Work task:
Print every line of the listing below, starting with the line that holds "lime brick F8" and going on through the line that holds "lime tile H6:I7", both included, and print nothing else.

====== Material provided ======

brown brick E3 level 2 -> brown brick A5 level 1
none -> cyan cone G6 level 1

======
====== Material provided ======

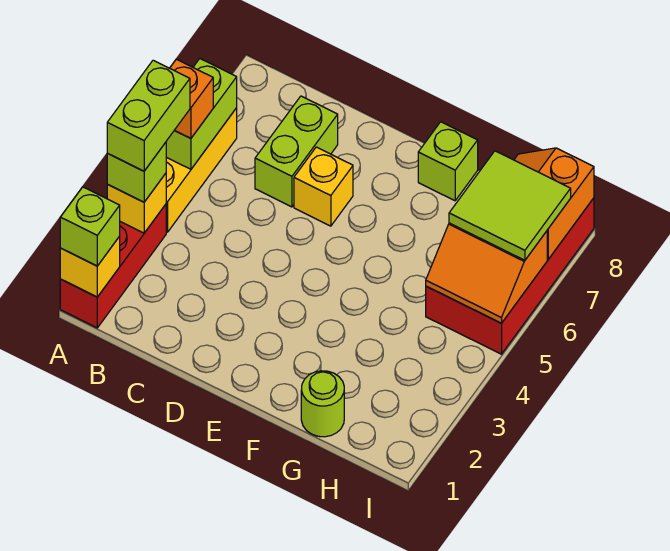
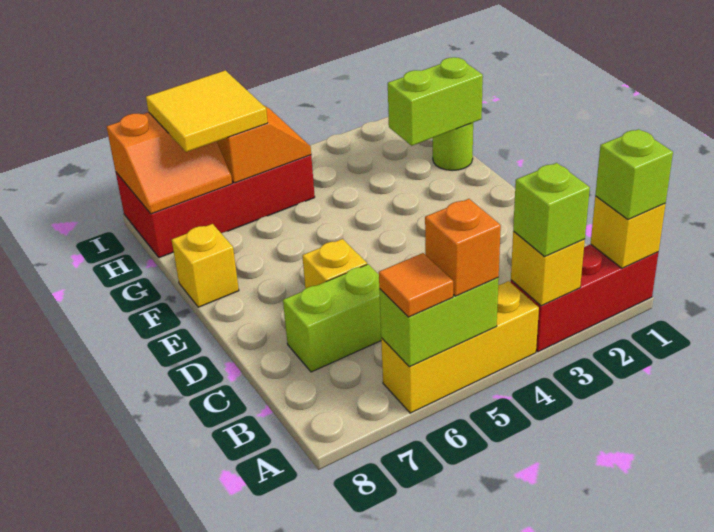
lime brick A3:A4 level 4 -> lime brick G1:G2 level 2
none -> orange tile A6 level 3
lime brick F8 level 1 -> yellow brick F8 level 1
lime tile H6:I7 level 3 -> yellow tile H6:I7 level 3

======
====== Material provided ======

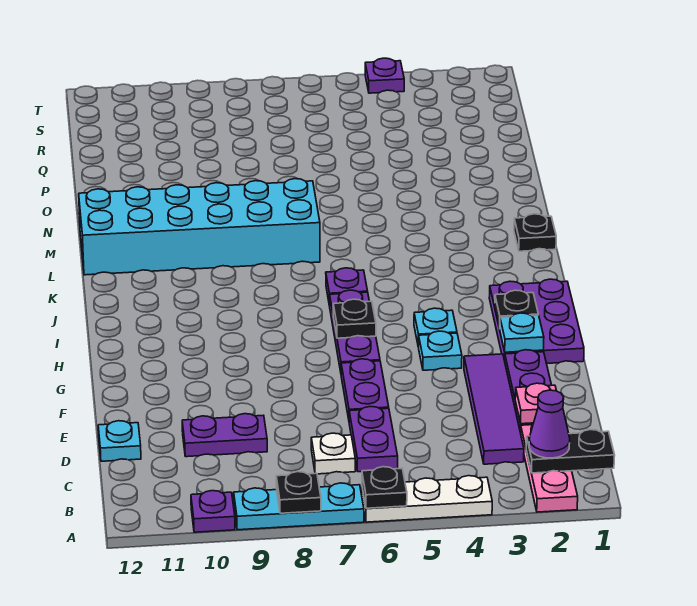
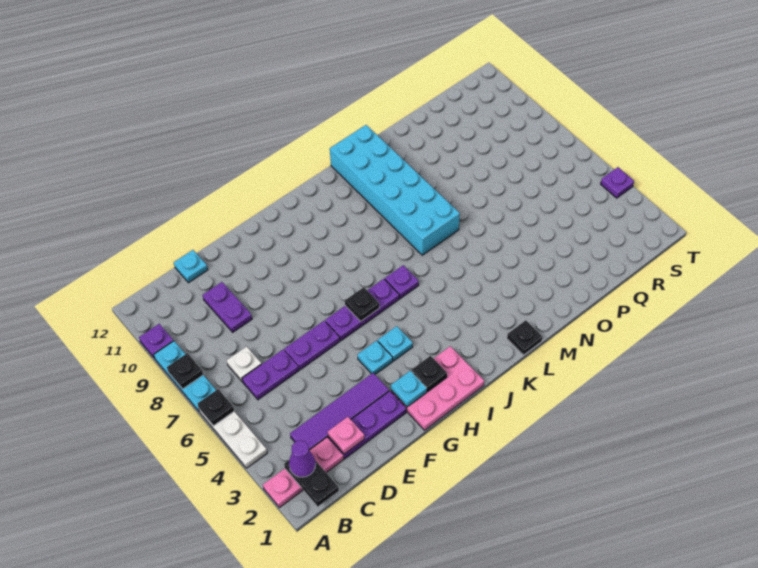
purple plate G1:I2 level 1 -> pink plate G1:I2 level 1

======

Expected answer:
lime brick F8 level 1 -> yellow brick F8 level 1
lime tile H6:I7 level 3 -> yellow tile H6:I7 level 3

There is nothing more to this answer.